= Information supplied =

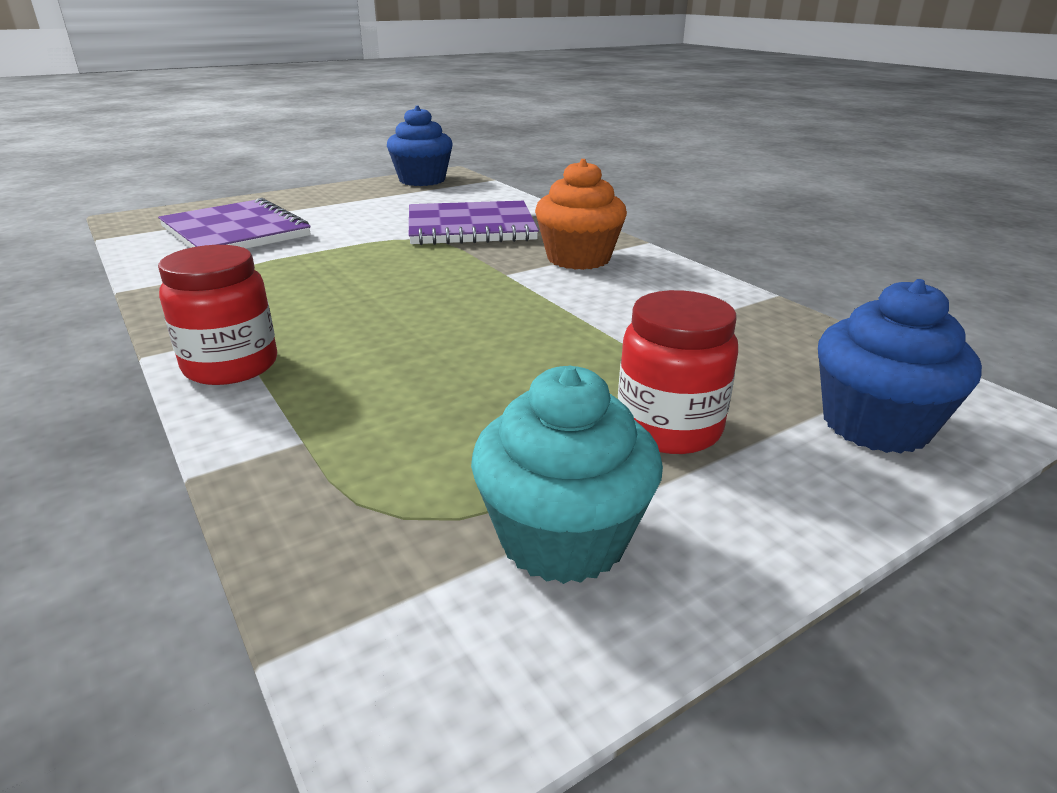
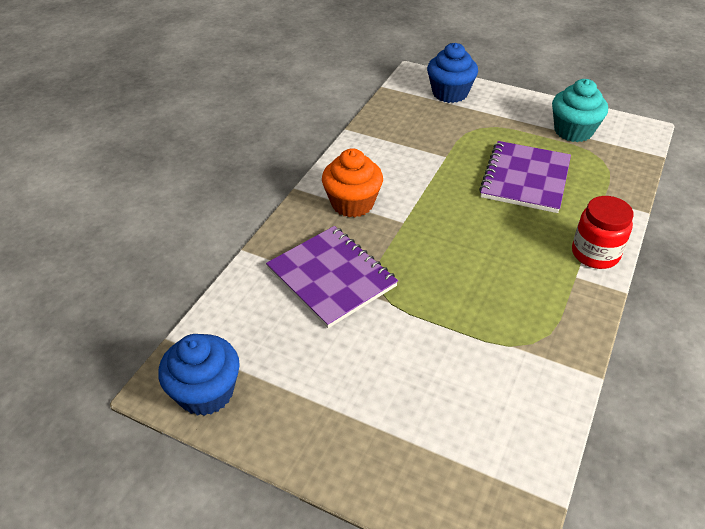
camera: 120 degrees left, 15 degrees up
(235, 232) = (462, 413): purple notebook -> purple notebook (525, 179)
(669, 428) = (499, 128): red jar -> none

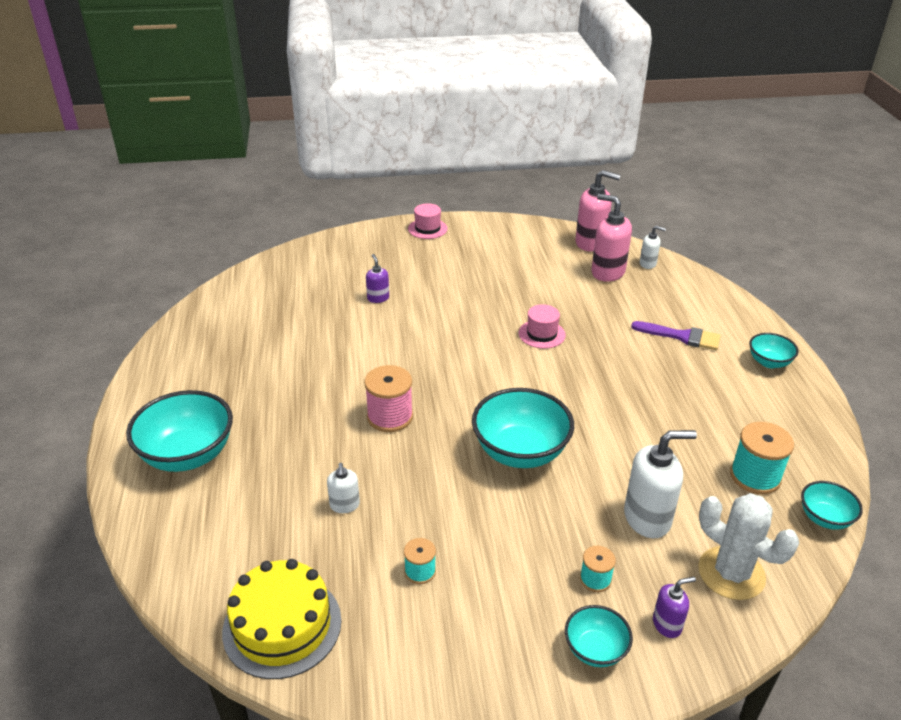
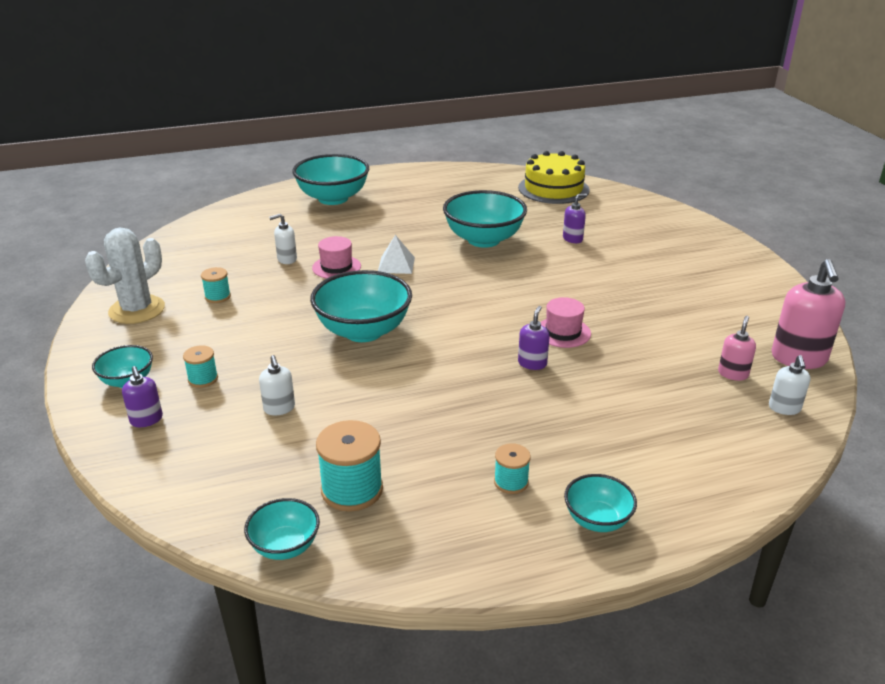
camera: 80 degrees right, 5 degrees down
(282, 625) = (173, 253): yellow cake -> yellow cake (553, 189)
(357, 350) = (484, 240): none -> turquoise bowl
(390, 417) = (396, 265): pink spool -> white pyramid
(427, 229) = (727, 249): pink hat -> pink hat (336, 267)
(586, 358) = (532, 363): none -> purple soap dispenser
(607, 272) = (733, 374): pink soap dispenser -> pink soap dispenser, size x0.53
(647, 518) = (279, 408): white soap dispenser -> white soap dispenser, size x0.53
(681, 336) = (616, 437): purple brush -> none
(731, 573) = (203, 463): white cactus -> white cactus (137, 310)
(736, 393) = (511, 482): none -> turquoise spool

==

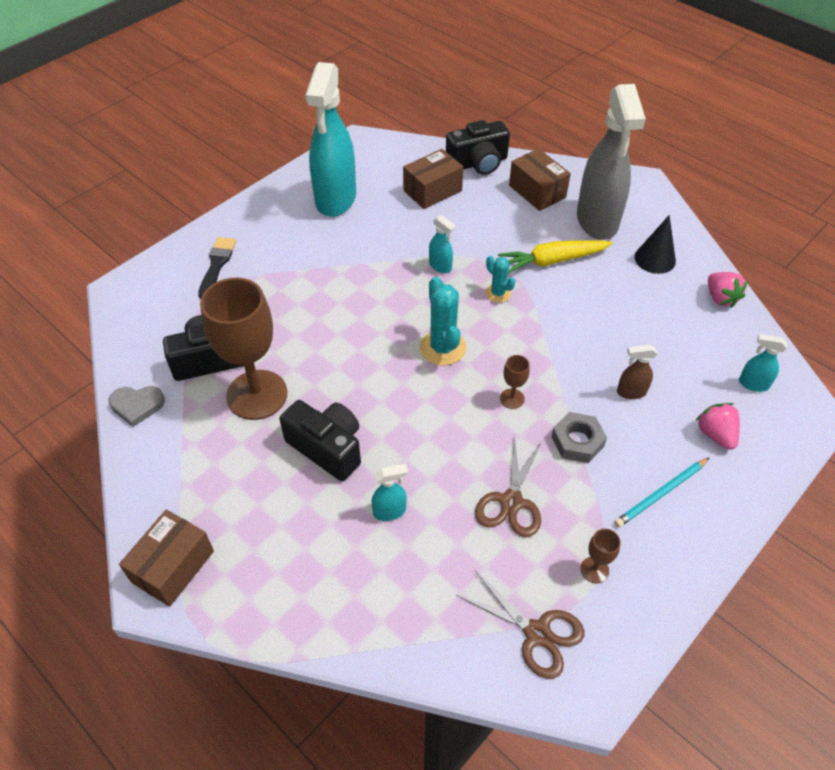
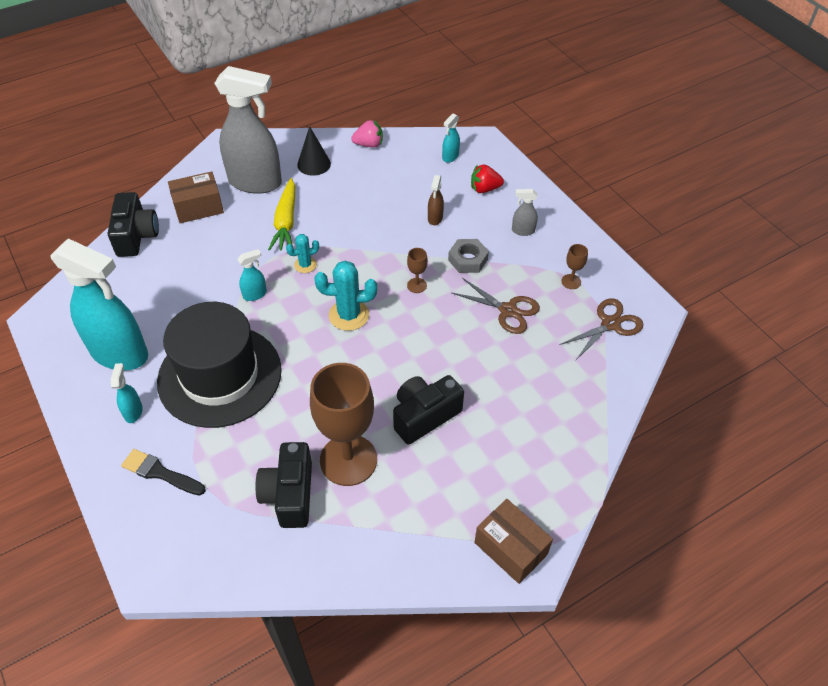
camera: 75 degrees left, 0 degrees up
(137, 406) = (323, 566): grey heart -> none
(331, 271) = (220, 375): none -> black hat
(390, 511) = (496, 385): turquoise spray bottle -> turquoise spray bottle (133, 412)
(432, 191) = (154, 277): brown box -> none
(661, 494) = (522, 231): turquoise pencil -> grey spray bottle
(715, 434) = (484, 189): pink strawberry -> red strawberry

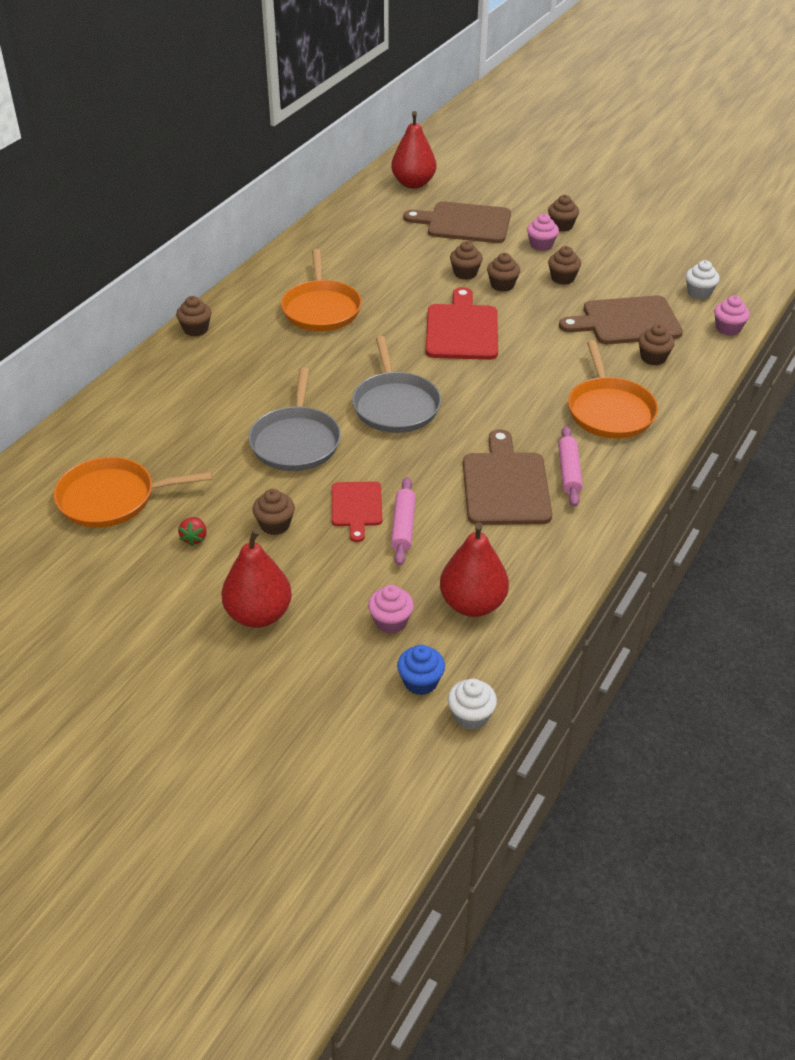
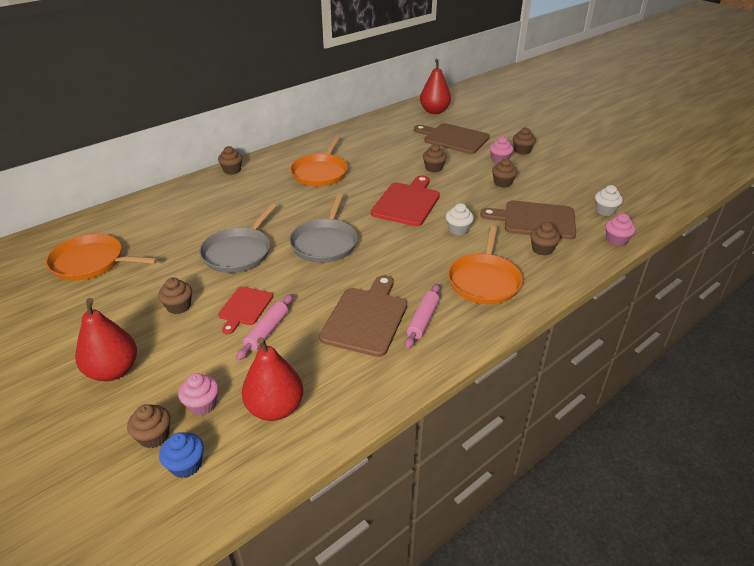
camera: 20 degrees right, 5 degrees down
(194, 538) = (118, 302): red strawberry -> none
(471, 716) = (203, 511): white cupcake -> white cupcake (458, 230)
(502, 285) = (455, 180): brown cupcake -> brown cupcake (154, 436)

...

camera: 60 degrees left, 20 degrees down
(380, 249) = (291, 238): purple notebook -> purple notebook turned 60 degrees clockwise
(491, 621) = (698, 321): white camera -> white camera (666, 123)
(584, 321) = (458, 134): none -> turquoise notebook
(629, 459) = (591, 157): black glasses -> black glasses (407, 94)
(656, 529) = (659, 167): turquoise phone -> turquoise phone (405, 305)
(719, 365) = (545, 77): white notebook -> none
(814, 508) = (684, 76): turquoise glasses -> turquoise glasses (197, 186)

= What to do =
What to print is the stretch of entries from the line with "(137, 406) = (323, 566): grey heart -> none" up to and including the line with "(502, 285) = (455, 180): brown". Please print it exactly and leave out the pictures.

= Solution to this exercise =
(137, 406) = (323, 566): grey heart -> none
(331, 271) = (220, 375): none -> black hat
(390, 511) = (496, 385): turquoise spray bottle -> turquoise spray bottle (133, 412)
(432, 191) = (154, 277): brown box -> none
(661, 494) = (522, 231): turquoise pencil -> grey spray bottle
(715, 434) = (484, 189): pink strawberry -> red strawberry

camera: 20 degrees right, 5 degrees down
(194, 538) = (118, 302): red strawberry -> none
(471, 716) = (203, 511): white cupcake -> white cupcake (458, 230)
(502, 285) = (455, 180): brown cupcake -> brown cupcake (154, 436)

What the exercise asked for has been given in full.